> **PROBLEM REQUIREMENTS**
Go to the line in the entries below that holds "move | pink_boat" and repeat exactly from there through the line that holds "degrees counterclockwise |", inclusive.

> **AVAILABLE DATA**
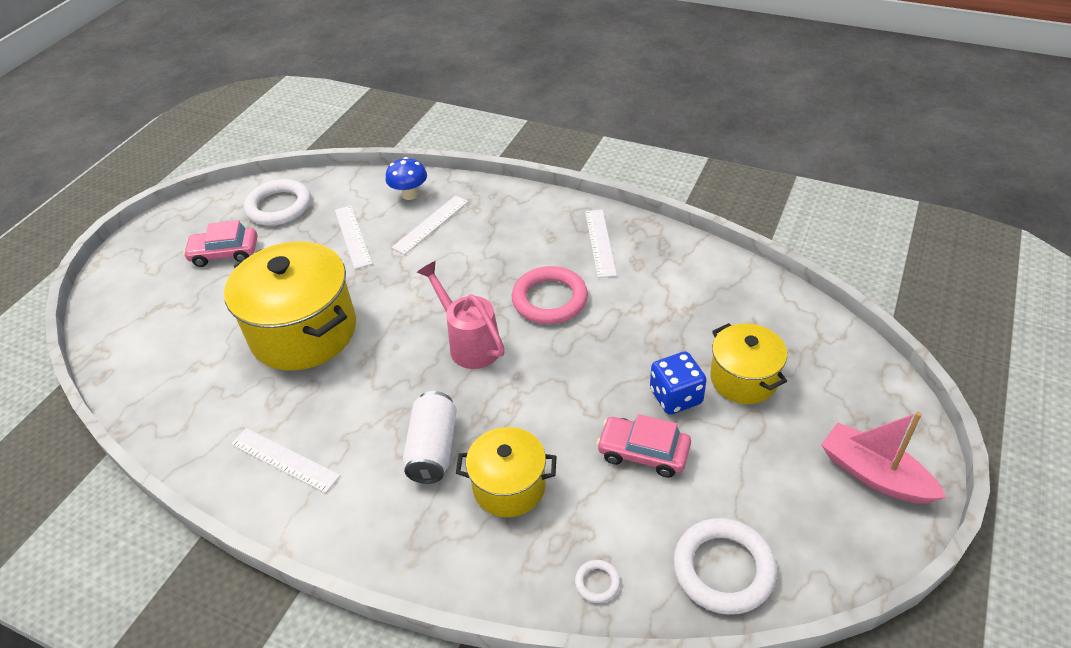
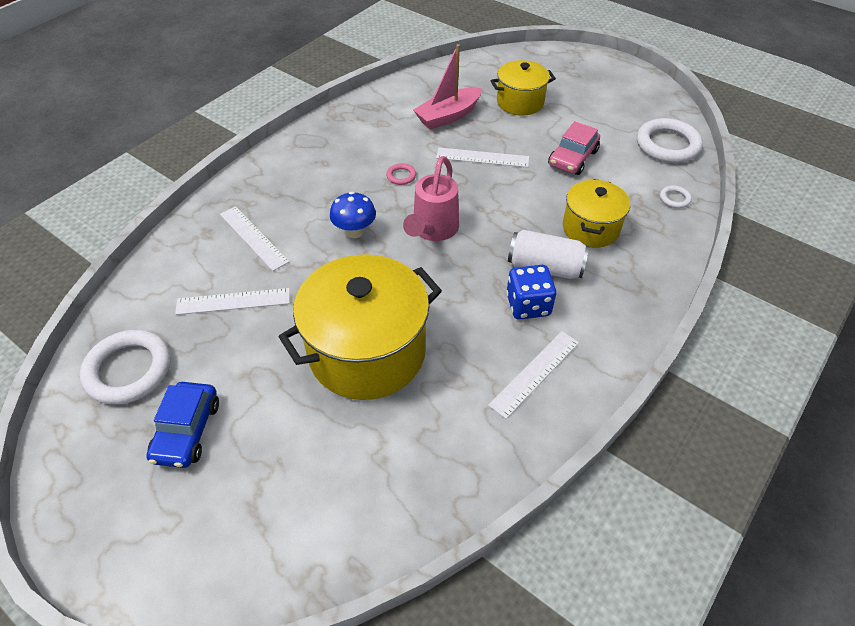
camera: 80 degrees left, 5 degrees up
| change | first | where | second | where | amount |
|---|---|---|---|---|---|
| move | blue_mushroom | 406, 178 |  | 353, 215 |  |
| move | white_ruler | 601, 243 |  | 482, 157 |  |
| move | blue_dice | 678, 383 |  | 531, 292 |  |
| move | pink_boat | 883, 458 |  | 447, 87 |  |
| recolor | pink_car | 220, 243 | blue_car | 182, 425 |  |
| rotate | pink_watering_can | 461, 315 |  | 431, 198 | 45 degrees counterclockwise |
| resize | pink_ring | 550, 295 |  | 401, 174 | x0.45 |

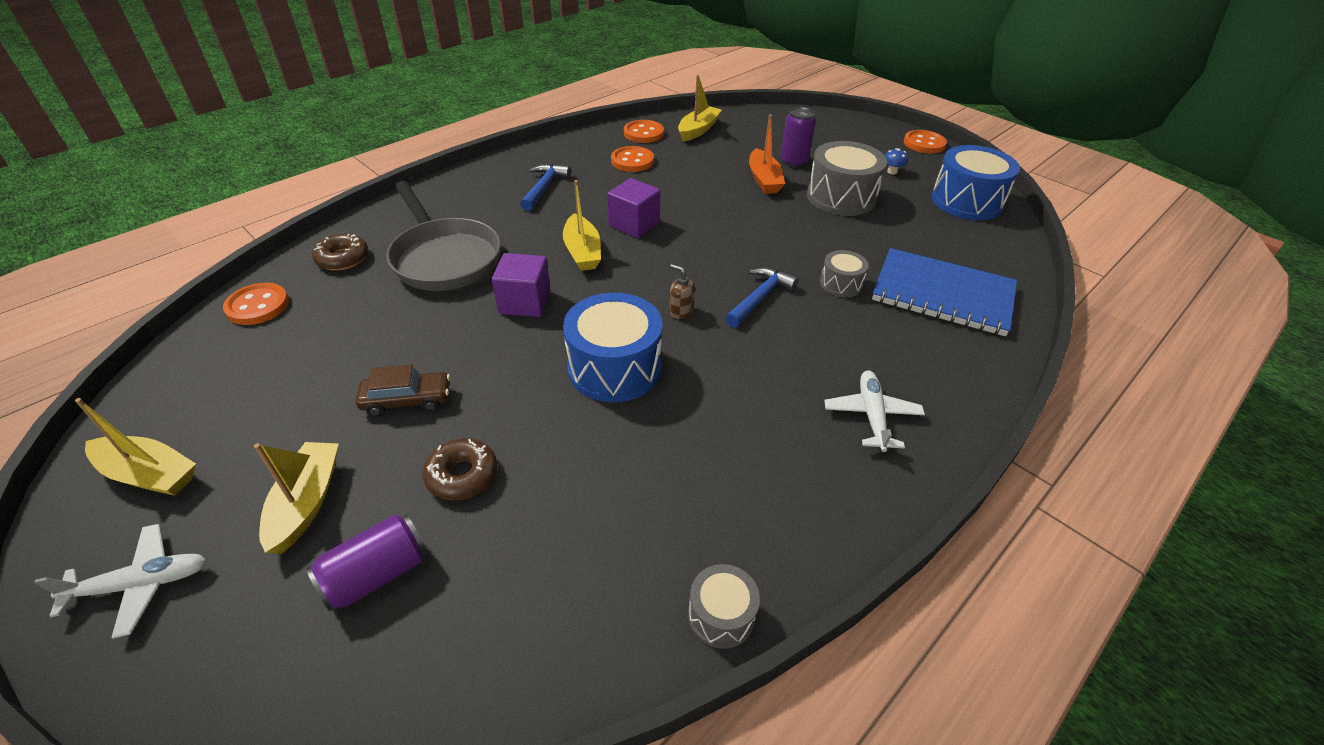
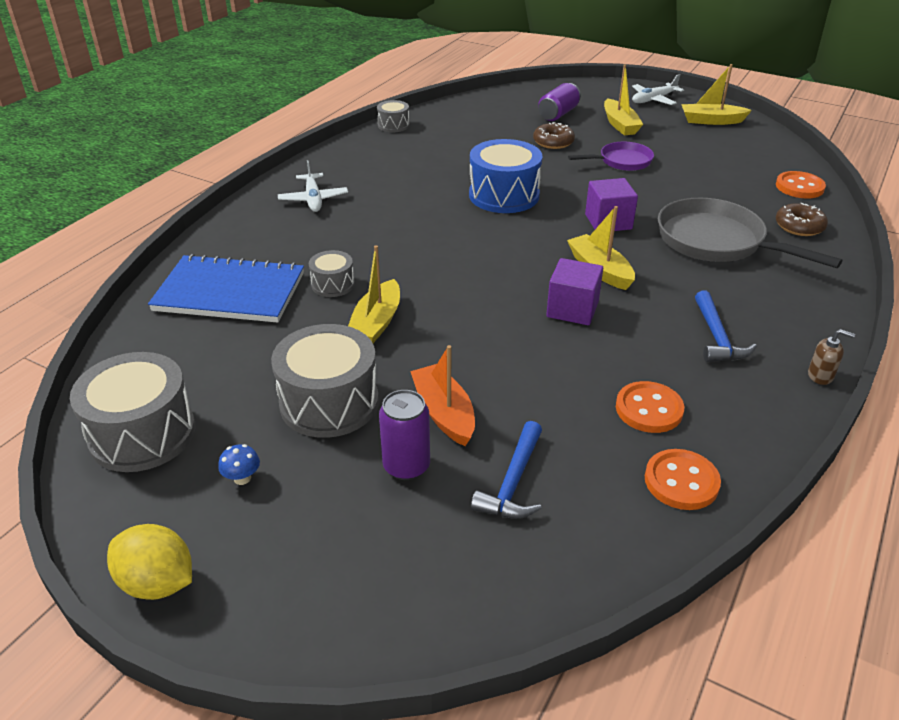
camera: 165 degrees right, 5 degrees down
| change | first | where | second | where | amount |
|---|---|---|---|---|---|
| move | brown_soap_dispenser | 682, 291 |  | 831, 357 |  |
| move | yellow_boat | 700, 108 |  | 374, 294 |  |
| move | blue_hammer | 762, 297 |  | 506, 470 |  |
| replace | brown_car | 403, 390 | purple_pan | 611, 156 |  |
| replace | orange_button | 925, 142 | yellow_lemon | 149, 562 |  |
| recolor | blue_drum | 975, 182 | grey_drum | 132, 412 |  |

* * *

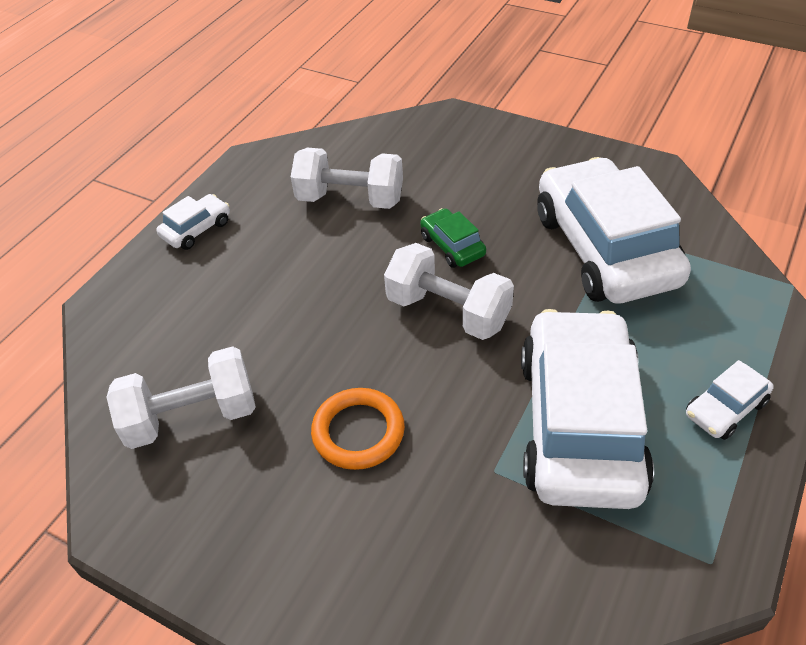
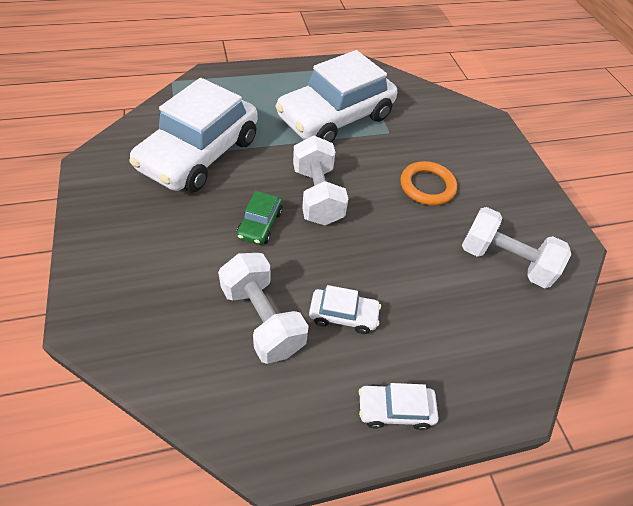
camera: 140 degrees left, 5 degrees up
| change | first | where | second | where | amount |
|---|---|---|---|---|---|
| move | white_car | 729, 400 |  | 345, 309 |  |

> **SOLUTION**
| move | pink_boat | 883, 458 |  | 447, 87 |  |
| recolor | pink_car | 220, 243 | blue_car | 182, 425 |  |
| rotate | pink_watering_can | 461, 315 |  | 431, 198 | 45 degrees counterclockwise |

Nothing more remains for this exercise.